What is required: With the pictures left out, write out the records verbatim.

(Collection entries)
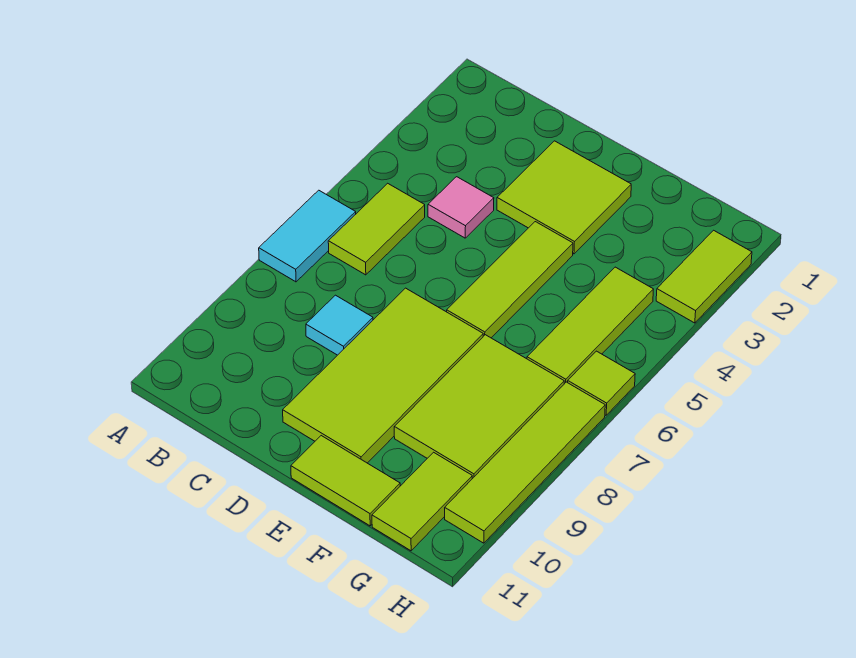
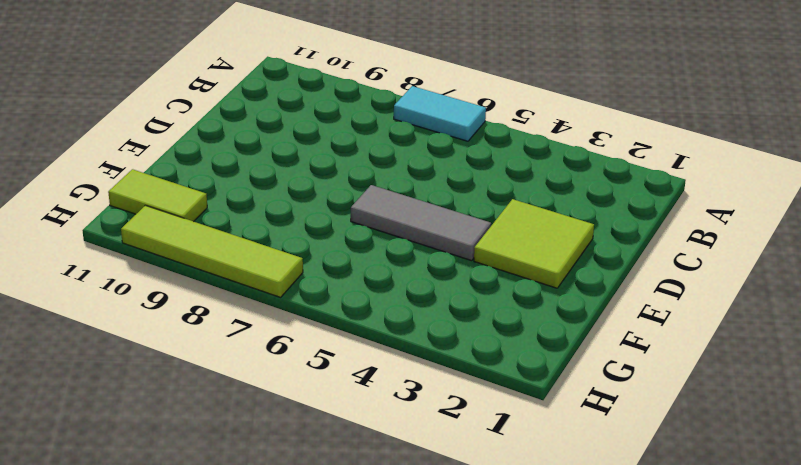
grey 1x3 tile [351,185,491,261] -> lime 1x3 tile [447,222,573,338]
none -> lime 1x2 tile [328,183,425,275]
none -> pink 1x1 tile [428,177,494,238]
none -> cyan 1x1 tile [306,295,373,355]

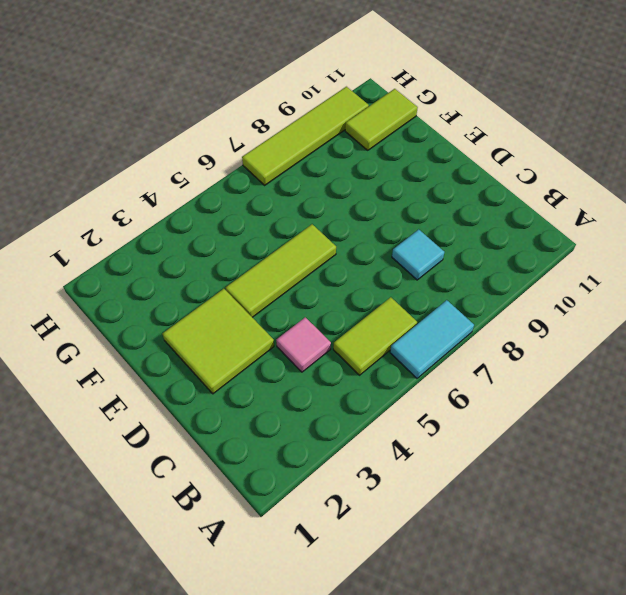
none -> lime 2x4 tile [283,288,483,463]
none -> lime 1x2 tile [291,436,400,526]
none -> lime 2x3 tile [394,335,564,479]

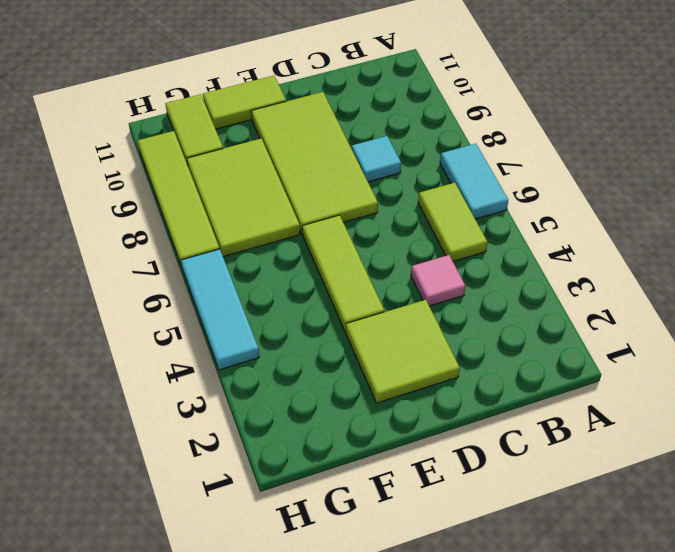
cyan 1x3 tile [181,249,259,370] -> lime 1x1 tile [568,351,635,415]
none -> lime 1x3 tile [527,267,654,384]
none -> lime 1x2 tile [656,230,752,323]

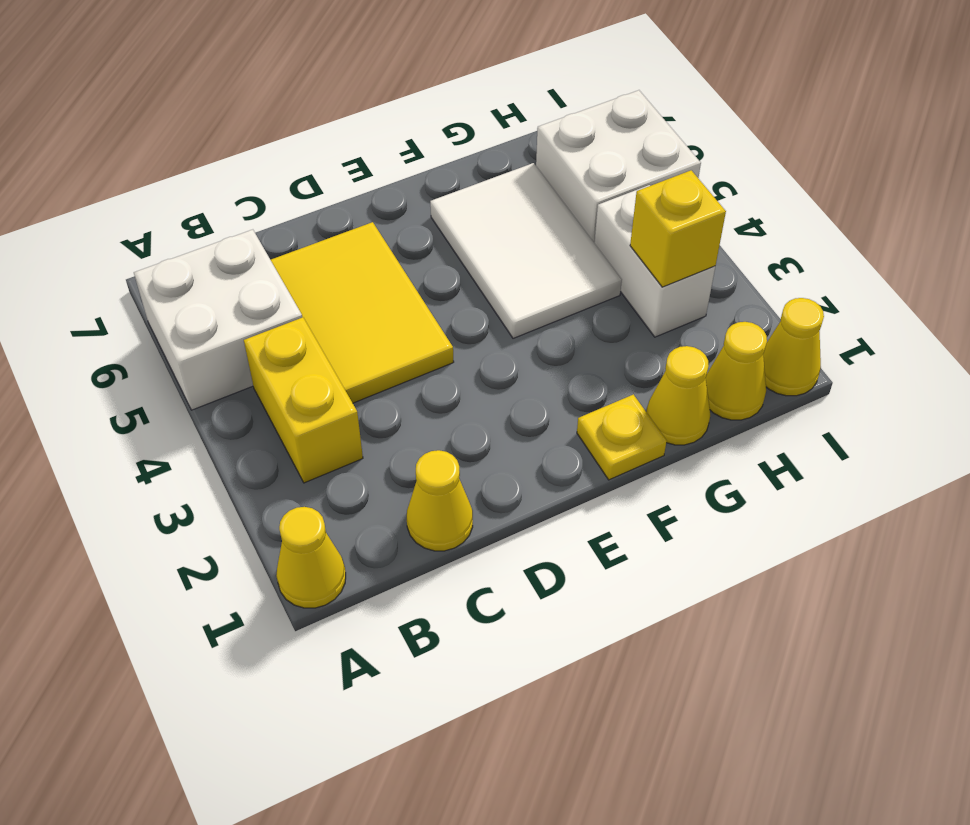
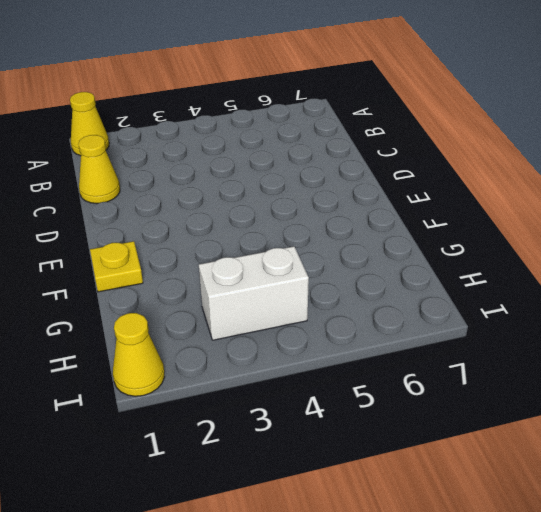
none -> white 2x2 brick [134,230,302,410]
none -> yellow 1x2 brick [244,317,363,483]
none -> yellow 2x3 tile [271,222,454,403]

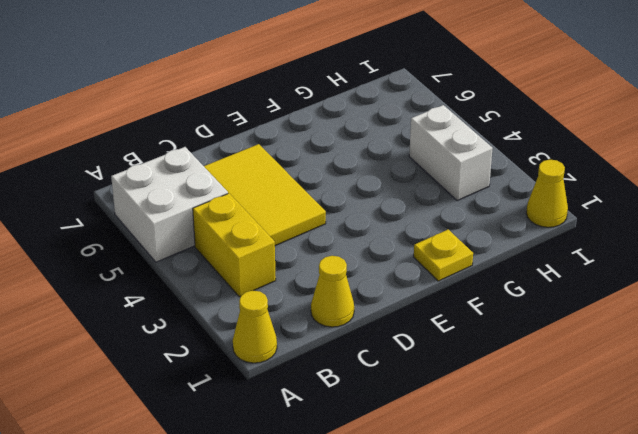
none -> white 2x3 tile [430,163,622,338]
none -> yellow 1x1 cone [647,346,710,445]
none -> yellow 1x1 cone [705,322,767,420]

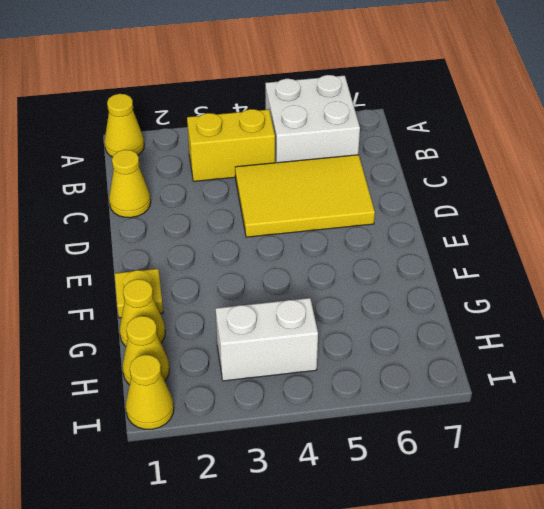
none -> white 2x3 tile [430,163,622,338]
none -> white 2x2 brick [536,90,701,242]
none -> yellow 1x1 brick [630,170,726,287]

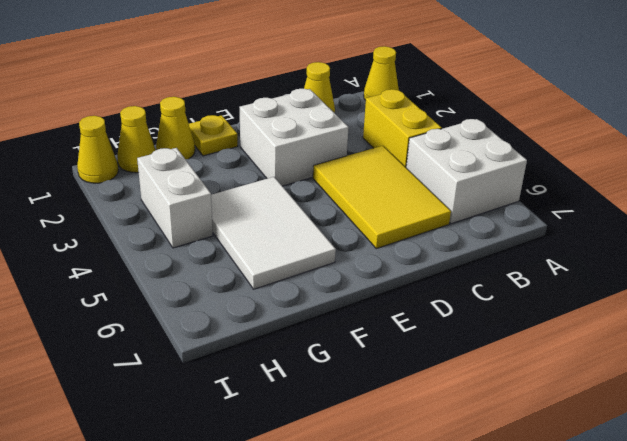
white 2x2 brick [240,89,349,186] -> white 2x2 brick moved to [536,90,701,242]
none -> yellow 1x1 brick [630,170,726,287]

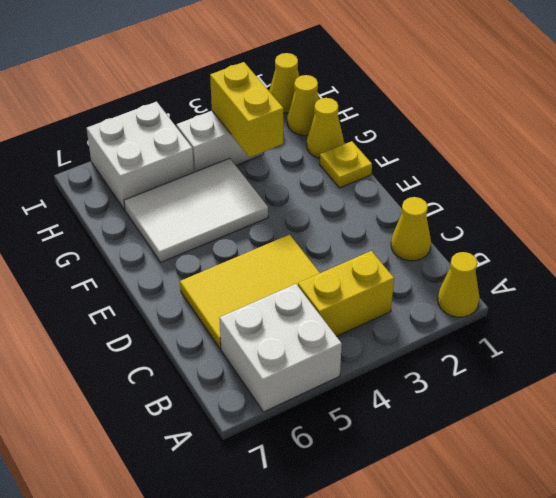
yellow 1x2 brick [210,62,283,157] -> yellow 1x1 brick [630,170,726,287]

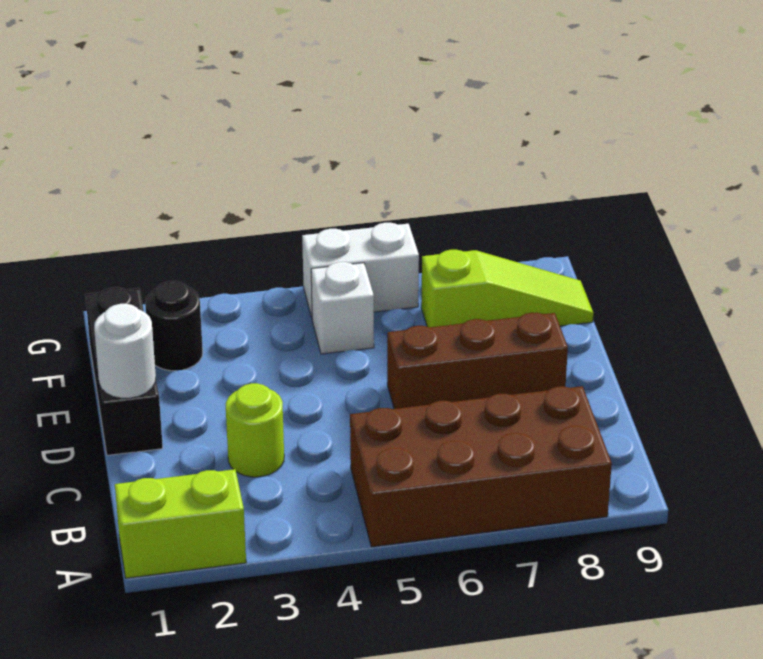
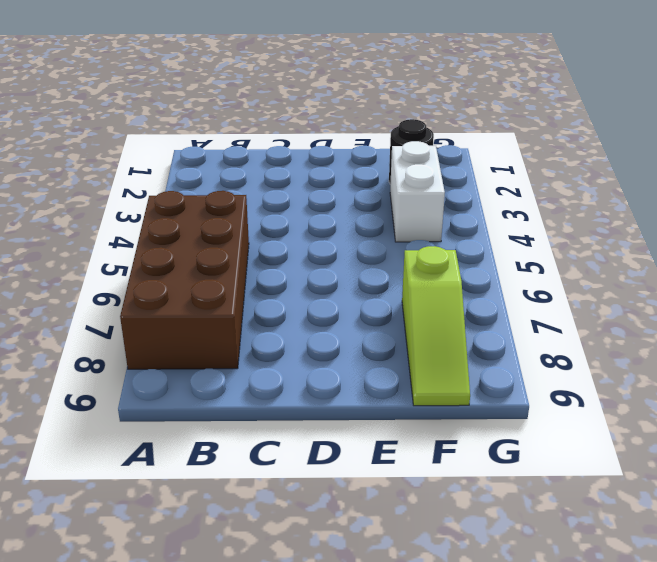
white 1x2 brick [390,141,445,242] -> white 1x2 brick moved to [302,223,419,318]
none -> lime 1x2 brick [115,469,246,578]
none -> lime 1x1 round brick [226,383,284,477]

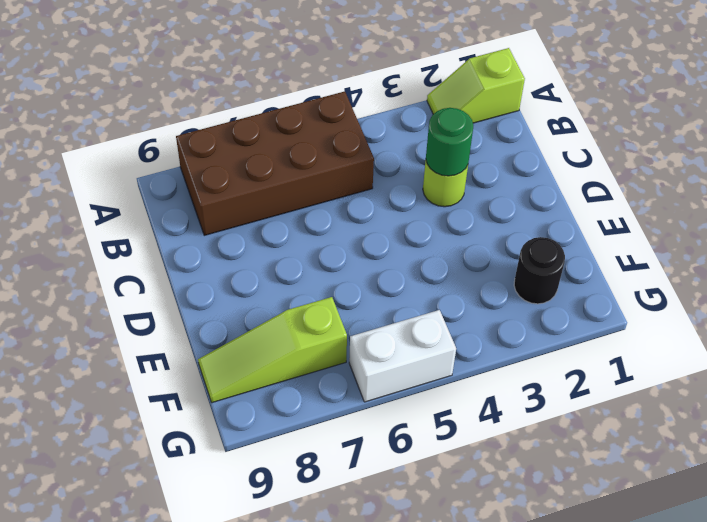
lime 1x2 slope [427,48,525,123] -> lime 1x2 brick [115,469,246,578]
green 1x1 round brick [426,108,473,176] -> none
none -> black 1x3 brick [85,287,163,455]
none -> brown 1x3 brick [387,313,568,409]

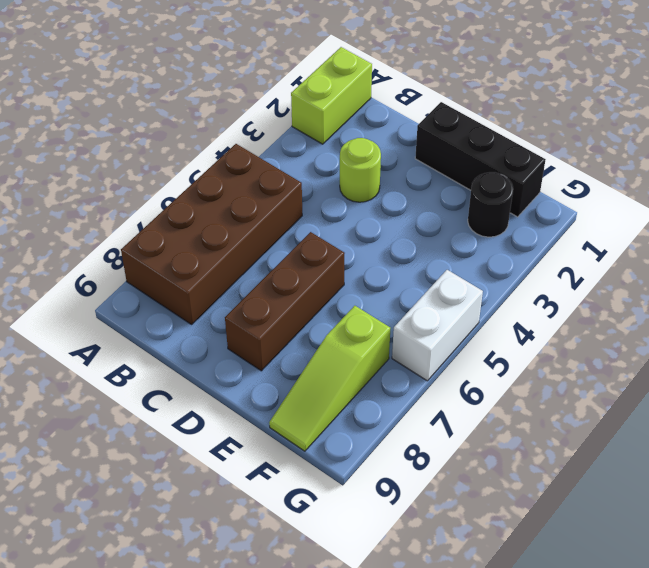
none -> white 1x1 brick [311,262,374,354]
none -> white 1x1 round brick [94,304,156,398]

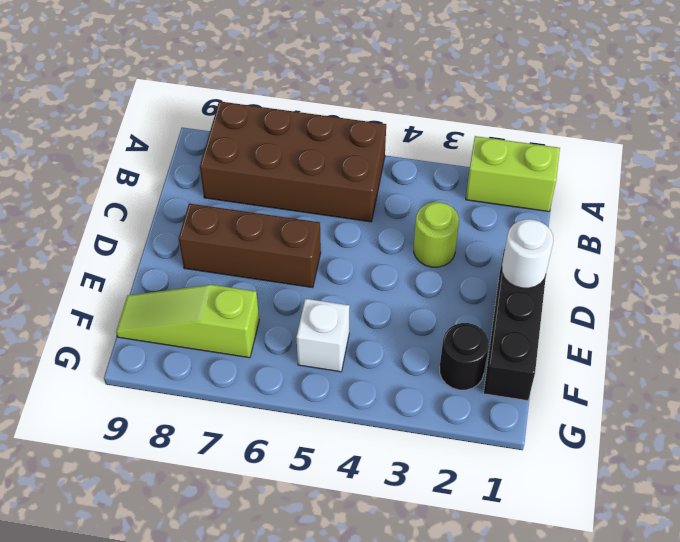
none -> white 1x2 brick [302,223,419,318]

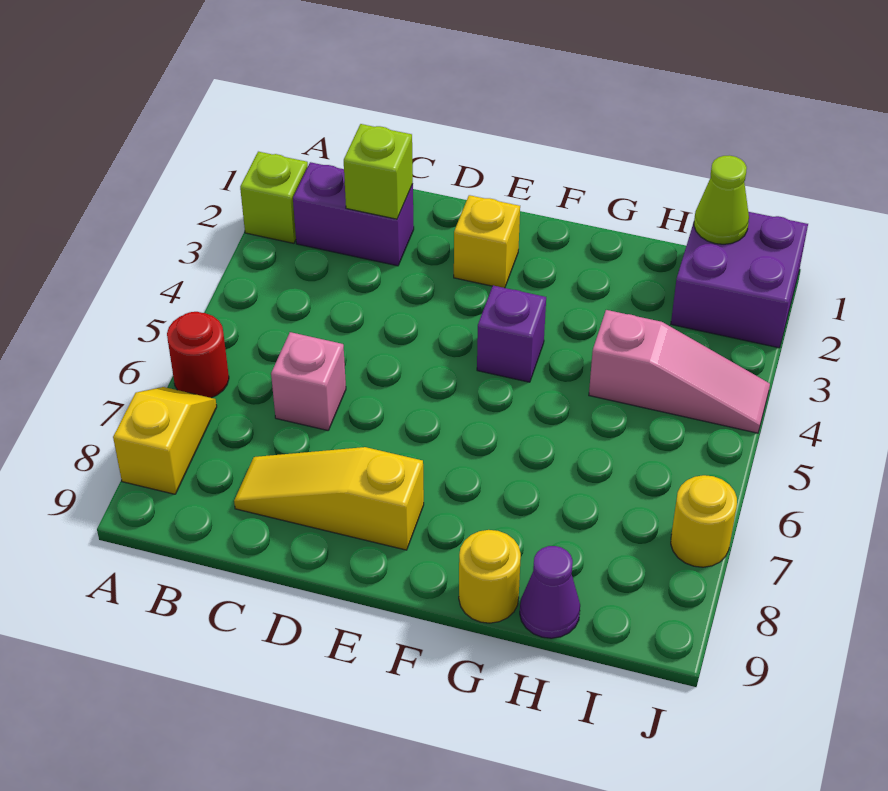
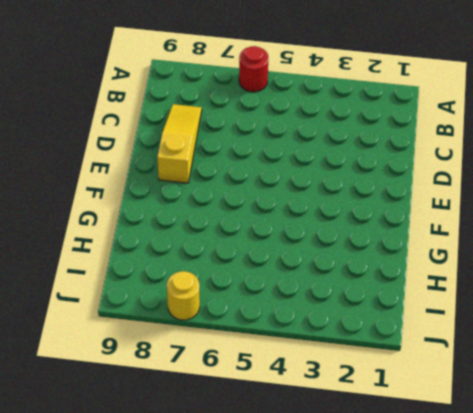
none -> lime 1x1 brick [240,152,308,243]
none -> yellow 1x2 slope [113,387,217,494]
none -> purple 1x2 brick [293,162,414,266]

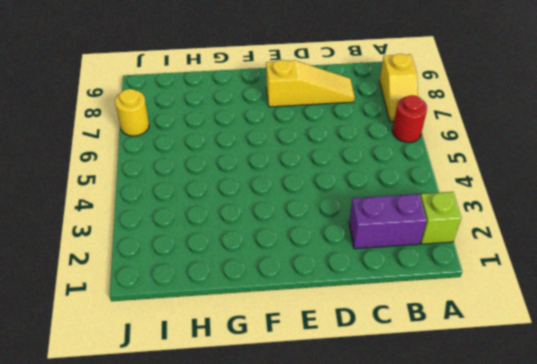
none -> pink 1x1 brick [271,332,346,430]
none -> yellow 1x1 brick [454,195,520,288]
none -> purple 1x1 brick [477,286,546,382]

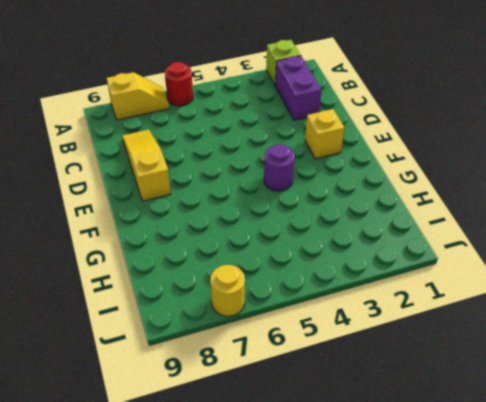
purple 1x1 round brick [264,144,295,191] -> purple 1x1 brick [477,286,546,382]
none -> pink 1x1 brick [271,332,346,430]
none -> yellow 1x1 round brick [459,530,521,623]
none -> pink 1x3 slope [589,310,770,433]

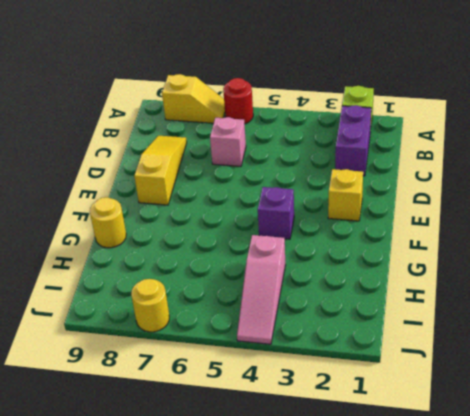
none -> purple 1x1 cone [520,546,580,638]
none -> purple 2x2 brick [671,212,808,348]
none -> lime 1x1 brick [344,124,413,219]

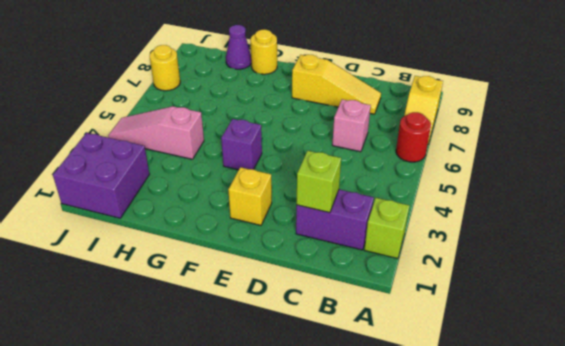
none -> lime 1x1 cone [694,155,749,244]

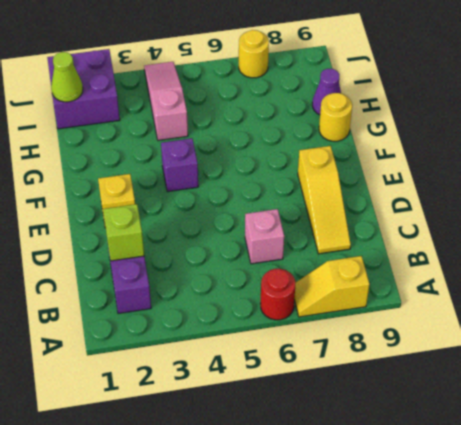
none -> lime 1x1 brick [240,152,308,243]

Finished exercise:
grey 1x3 tile [351,185,491,261] -> lime 1x3 tile [447,222,573,338]
none -> lime 1x2 tile [328,183,425,275]
none -> pink 1x1 tile [428,177,494,238]
none -> cyan 1x1 tile [306,295,373,355]

none -> lime 2x4 tile [283,288,483,463]
none -> lime 1x2 tile [291,436,400,526]
none -> lime 2x3 tile [394,335,564,479]

cyan 1x3 tile [181,249,259,370] -> lime 1x1 tile [568,351,635,415]
none -> lime 1x3 tile [527,267,654,384]
none -> lime 1x2 tile [656,230,752,323]

none -> white 2x2 brick [134,230,302,410]
none -> yellow 1x2 brick [244,317,363,483]
none -> yellow 2x3 tile [271,222,454,403]

none -> white 2x3 tile [430,163,622,338]
none -> yellow 1x1 cone [647,346,710,445]
none -> yellow 1x1 cone [705,322,767,420]

none -> white 2x3 tile [430,163,622,338]
none -> white 2x2 brick [536,90,701,242]
none -> yellow 1x1 brick [630,170,726,287]

white 2x2 brick [240,89,349,186] -> white 2x2 brick moved to [536,90,701,242]
none -> yellow 1x1 brick [630,170,726,287]

yellow 1x2 brick [210,62,283,157] -> yellow 1x1 brick [630,170,726,287]

white 1x2 brick [390,141,445,242] -> white 1x2 brick moved to [302,223,419,318]
none -> lime 1x2 brick [115,469,246,578]
none -> lime 1x1 round brick [226,383,284,477]

lime 1x2 slope [427,48,525,123] -> lime 1x2 brick [115,469,246,578]
green 1x1 round brick [426,108,473,176] -> none
none -> black 1x3 brick [85,287,163,455]
none -> brown 1x3 brick [387,313,568,409]

none -> white 1x1 brick [311,262,374,354]
none -> white 1x1 round brick [94,304,156,398]

none -> white 1x2 brick [302,223,419,318]

none -> lime 1x1 brick [240,152,308,243]
none -> yellow 1x2 slope [113,387,217,494]
none -> purple 1x2 brick [293,162,414,266]

none -> pink 1x1 brick [271,332,346,430]
none -> yellow 1x1 brick [454,195,520,288]
none -> purple 1x1 brick [477,286,546,382]

purple 1x1 round brick [264,144,295,191] -> purple 1x1 brick [477,286,546,382]
none -> pink 1x1 brick [271,332,346,430]
none -> yellow 1x1 round brick [459,530,521,623]
none -> pink 1x3 slope [589,310,770,433]

none -> purple 1x1 cone [520,546,580,638]
none -> purple 2x2 brick [671,212,808,348]
none -> lime 1x1 brick [344,124,413,219]

none -> lime 1x1 cone [694,155,749,244]

none -> lime 1x1 brick [240,152,308,243]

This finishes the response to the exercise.